▸ What is expected
The line bearing "JP2 pin 1: VS -> COM", together with all lines after it to the end of the material, should be repeated exactly; leave out everything else.

▸ Recorded information
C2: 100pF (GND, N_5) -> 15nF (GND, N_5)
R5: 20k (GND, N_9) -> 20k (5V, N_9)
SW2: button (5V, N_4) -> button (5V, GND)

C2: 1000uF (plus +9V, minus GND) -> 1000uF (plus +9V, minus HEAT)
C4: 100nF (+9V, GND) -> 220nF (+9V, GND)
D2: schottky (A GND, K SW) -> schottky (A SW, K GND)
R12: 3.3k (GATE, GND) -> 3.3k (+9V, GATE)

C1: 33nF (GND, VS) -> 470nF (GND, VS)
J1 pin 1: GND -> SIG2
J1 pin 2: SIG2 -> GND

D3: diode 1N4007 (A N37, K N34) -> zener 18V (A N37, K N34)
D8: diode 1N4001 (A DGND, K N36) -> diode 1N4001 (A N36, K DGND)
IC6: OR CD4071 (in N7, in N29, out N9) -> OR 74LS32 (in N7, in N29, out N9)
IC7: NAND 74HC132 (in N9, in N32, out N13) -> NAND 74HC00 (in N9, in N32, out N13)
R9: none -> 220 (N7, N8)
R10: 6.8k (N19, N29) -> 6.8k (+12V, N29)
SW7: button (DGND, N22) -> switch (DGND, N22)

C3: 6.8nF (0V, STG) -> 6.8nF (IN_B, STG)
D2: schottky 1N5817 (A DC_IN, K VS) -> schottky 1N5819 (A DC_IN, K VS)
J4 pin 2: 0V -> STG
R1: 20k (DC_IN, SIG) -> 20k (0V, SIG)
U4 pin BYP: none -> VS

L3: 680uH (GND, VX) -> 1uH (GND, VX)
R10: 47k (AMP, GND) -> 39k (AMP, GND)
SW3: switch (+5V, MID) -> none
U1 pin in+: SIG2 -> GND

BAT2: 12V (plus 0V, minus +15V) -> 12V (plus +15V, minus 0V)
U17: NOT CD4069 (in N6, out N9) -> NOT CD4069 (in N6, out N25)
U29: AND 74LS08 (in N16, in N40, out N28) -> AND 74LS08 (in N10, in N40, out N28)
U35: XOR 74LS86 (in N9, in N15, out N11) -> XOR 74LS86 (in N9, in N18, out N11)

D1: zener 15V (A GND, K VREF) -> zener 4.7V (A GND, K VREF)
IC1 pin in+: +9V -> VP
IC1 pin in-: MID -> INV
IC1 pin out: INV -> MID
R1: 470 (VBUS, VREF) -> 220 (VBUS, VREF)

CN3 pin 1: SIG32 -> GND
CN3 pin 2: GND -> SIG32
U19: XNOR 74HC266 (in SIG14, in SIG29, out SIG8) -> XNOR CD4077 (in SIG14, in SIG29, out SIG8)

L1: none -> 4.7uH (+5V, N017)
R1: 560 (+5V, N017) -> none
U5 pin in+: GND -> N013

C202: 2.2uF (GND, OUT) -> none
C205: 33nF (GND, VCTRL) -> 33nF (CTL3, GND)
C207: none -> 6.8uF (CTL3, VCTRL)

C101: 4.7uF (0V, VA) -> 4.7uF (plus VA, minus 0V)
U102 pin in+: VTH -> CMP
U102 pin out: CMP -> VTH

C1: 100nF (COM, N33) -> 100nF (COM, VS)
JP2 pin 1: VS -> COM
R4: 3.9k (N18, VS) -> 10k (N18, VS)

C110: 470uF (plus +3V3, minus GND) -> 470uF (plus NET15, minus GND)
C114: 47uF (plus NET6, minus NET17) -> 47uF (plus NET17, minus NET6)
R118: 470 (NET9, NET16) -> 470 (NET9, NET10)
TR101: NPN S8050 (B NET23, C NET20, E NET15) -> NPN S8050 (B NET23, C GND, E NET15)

▸ Task output
JP2 pin 1: VS -> COM
R4: 3.9k (N18, VS) -> 10k (N18, VS)

C110: 470uF (plus +3V3, minus GND) -> 470uF (plus NET15, minus GND)
C114: 47uF (plus NET6, minus NET17) -> 47uF (plus NET17, minus NET6)
R118: 470 (NET9, NET16) -> 470 (NET9, NET10)
TR101: NPN S8050 (B NET23, C NET20, E NET15) -> NPN S8050 (B NET23, C GND, E NET15)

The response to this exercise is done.